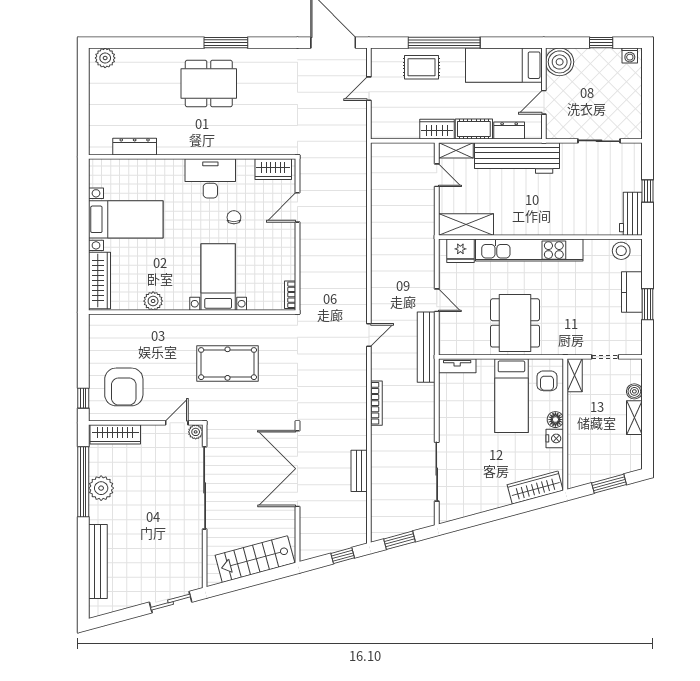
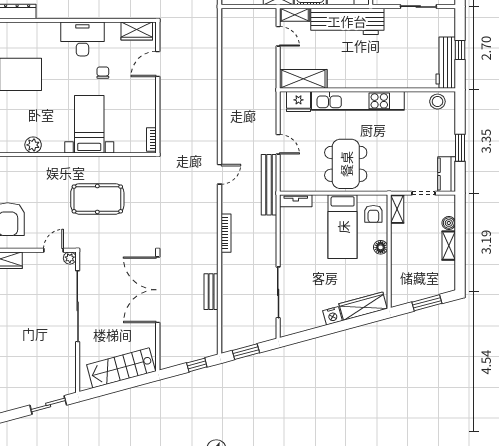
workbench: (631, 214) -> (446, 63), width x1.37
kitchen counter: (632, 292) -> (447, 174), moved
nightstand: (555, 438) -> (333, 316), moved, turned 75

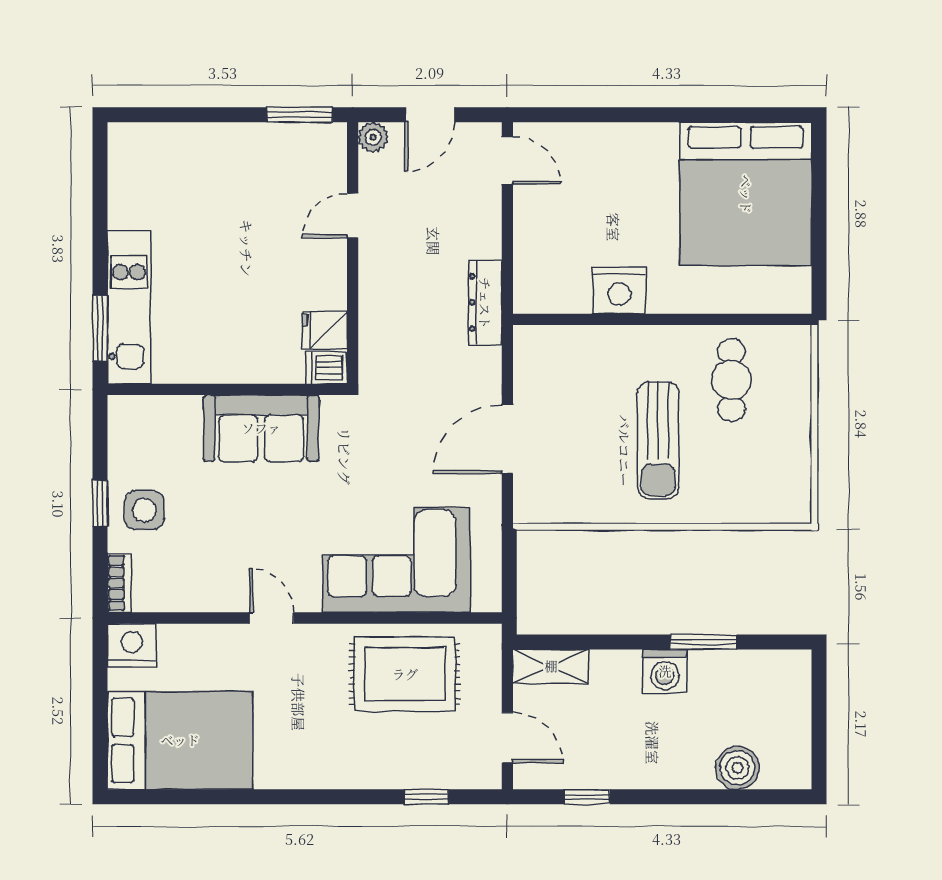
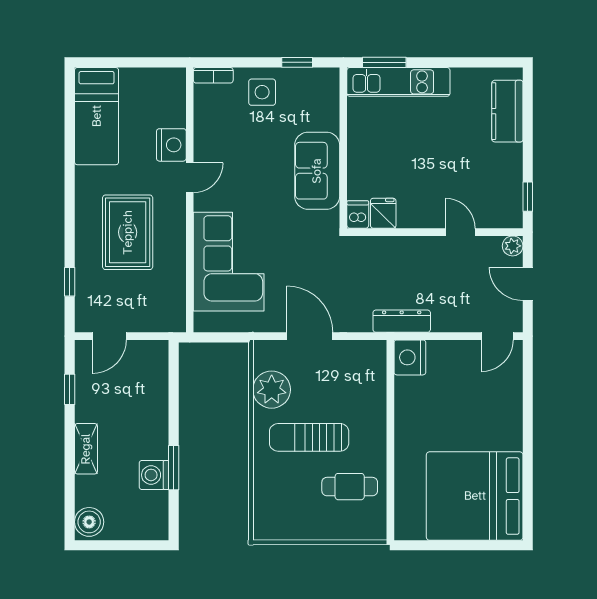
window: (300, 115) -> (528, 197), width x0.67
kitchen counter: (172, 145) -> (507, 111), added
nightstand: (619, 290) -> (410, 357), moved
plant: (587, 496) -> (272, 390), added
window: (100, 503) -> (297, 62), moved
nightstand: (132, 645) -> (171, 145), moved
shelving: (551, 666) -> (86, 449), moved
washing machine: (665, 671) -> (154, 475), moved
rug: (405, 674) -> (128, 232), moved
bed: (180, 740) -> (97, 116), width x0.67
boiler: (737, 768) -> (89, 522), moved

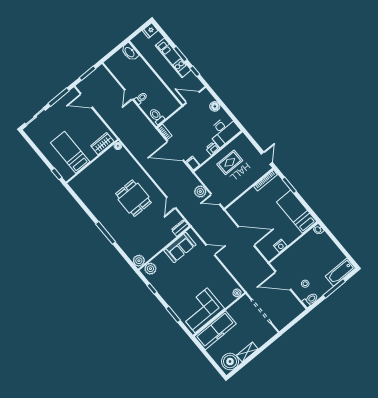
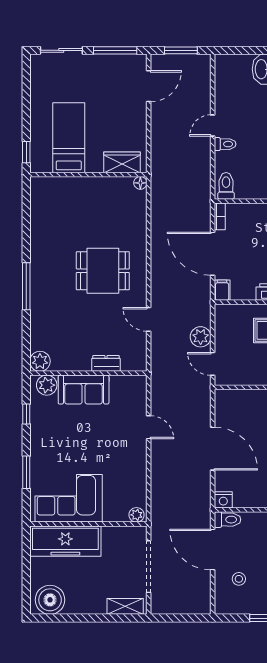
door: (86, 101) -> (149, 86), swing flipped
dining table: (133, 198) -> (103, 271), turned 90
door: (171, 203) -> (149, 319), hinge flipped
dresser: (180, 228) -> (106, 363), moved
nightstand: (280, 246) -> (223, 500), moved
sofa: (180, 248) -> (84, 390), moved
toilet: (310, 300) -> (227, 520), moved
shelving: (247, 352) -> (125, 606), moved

+ + + + +

Across the listing above, count every line containing the string "width" and give the result with no comment.

_SOLUTION BELOW:_
3